**TASK TO COMPLETE**:
Repeat the data word for word, excluding every picture.

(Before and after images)

────────────────────────────────────────

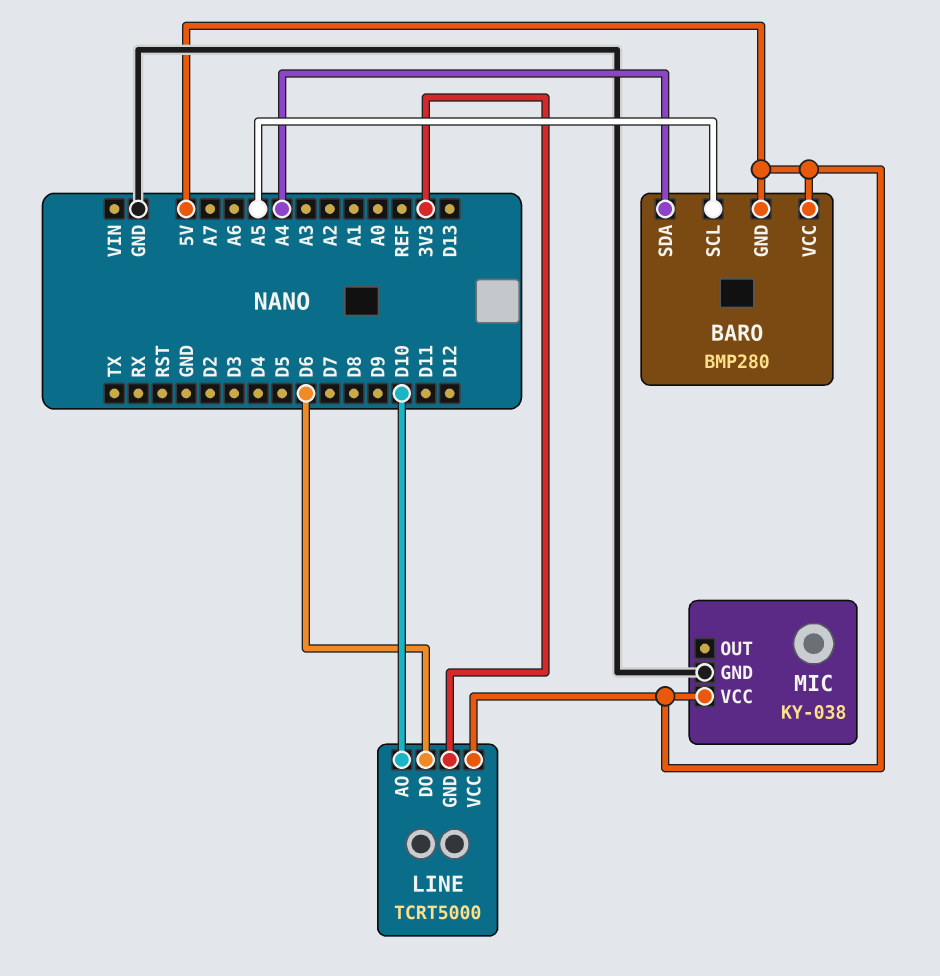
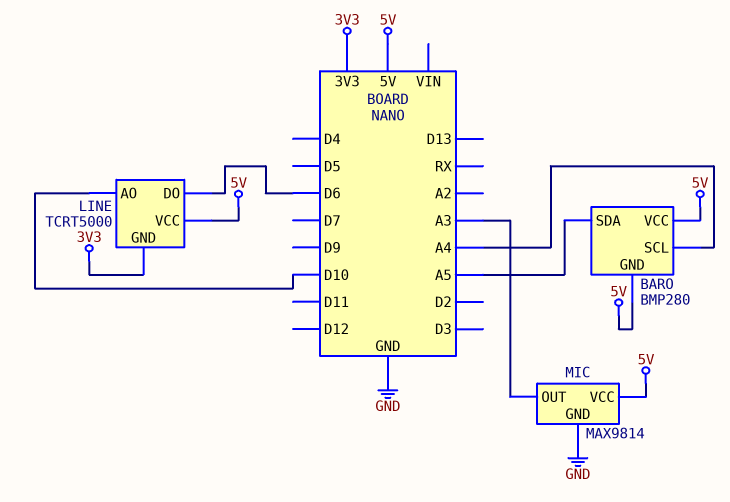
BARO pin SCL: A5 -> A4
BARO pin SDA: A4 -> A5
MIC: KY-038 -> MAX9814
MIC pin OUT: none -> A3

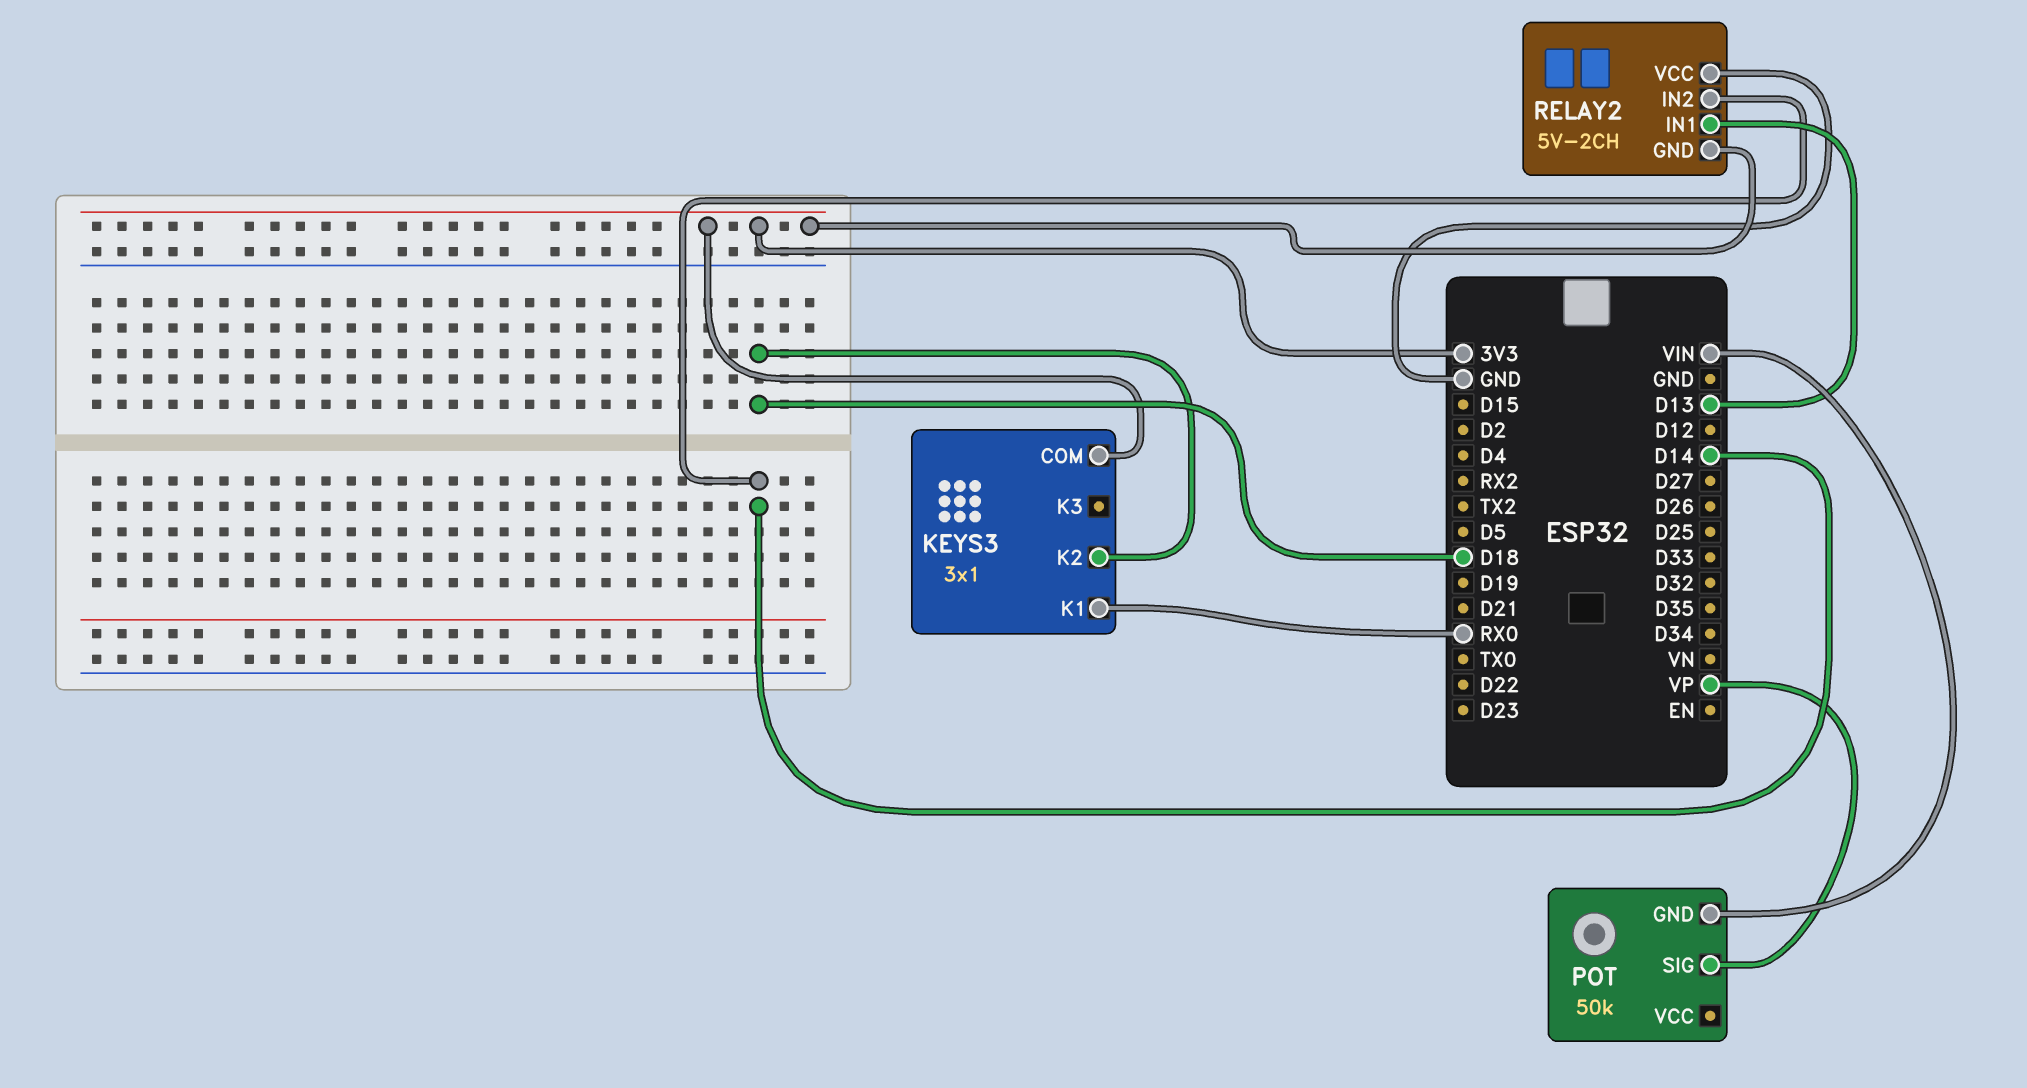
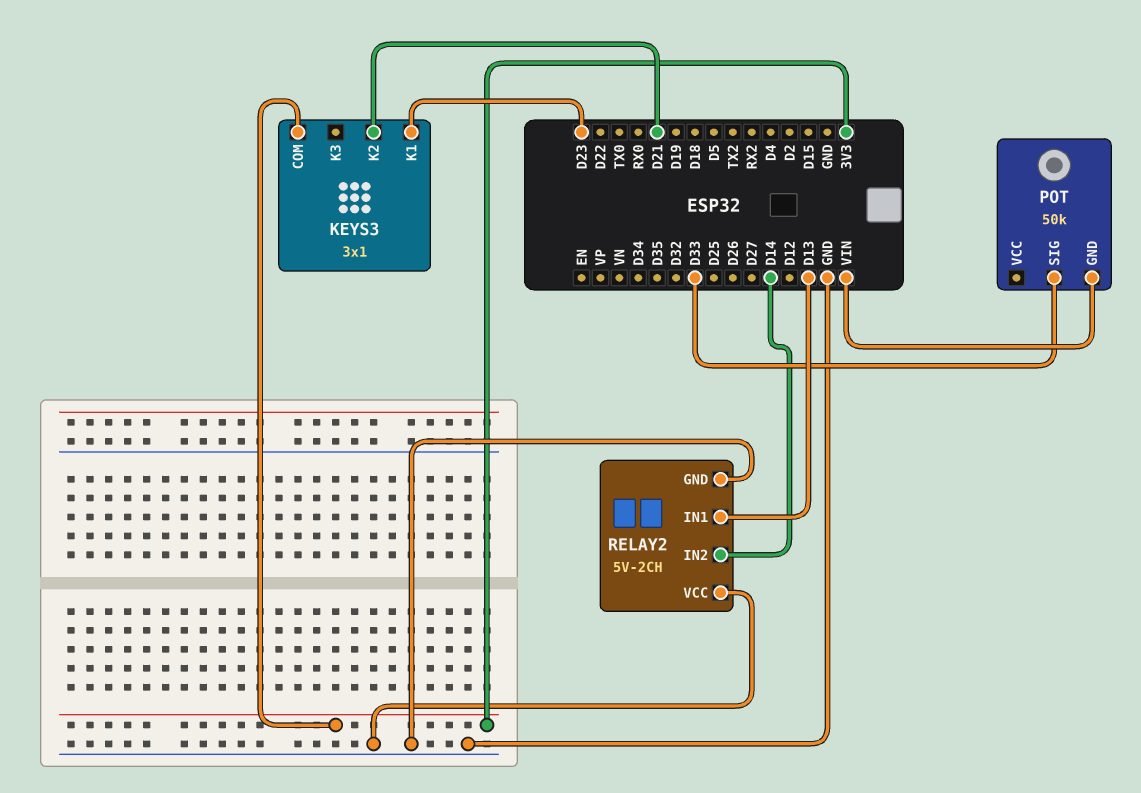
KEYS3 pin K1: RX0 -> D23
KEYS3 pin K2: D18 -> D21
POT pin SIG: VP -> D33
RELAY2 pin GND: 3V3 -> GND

────────────────────────────────────────

**ANSWER FOR THIS EXERCISE**:
BARO pin SCL: A5 -> A4
BARO pin SDA: A4 -> A5
MIC: KY-038 -> MAX9814
MIC pin OUT: none -> A3

KEYS3 pin K1: RX0 -> D23
KEYS3 pin K2: D18 -> D21
POT pin SIG: VP -> D33
RELAY2 pin GND: 3V3 -> GND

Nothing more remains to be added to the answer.